* _Task to carry out_:
Going line by line through the listing below, count those with the string "buffer" and answer with the number alone.

* _Recorded information_:
------------------------------------------------------------------------
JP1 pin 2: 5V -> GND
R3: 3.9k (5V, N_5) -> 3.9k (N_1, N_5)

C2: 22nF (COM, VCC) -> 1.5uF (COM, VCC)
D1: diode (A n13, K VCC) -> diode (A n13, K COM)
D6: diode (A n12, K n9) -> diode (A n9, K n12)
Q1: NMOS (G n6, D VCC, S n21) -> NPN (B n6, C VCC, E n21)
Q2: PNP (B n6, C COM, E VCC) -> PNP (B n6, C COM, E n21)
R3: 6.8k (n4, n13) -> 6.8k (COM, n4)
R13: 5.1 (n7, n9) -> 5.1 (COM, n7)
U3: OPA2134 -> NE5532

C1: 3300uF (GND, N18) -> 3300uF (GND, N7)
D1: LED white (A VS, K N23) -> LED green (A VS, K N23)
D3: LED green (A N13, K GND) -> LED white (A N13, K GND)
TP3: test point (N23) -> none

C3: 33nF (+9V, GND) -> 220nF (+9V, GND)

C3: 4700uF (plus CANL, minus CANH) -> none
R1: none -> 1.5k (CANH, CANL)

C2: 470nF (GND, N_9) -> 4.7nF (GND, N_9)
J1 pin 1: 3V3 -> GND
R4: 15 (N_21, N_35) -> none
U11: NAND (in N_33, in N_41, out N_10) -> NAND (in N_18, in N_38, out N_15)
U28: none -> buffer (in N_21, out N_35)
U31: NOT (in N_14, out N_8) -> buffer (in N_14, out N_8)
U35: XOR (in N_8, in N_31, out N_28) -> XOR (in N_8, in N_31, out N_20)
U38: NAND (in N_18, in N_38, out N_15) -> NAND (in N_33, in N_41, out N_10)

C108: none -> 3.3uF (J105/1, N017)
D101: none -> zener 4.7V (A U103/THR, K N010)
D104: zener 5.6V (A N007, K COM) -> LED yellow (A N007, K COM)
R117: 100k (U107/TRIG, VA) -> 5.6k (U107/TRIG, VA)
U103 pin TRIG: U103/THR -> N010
------------------------------------------------------------------------
* _Response below_:
2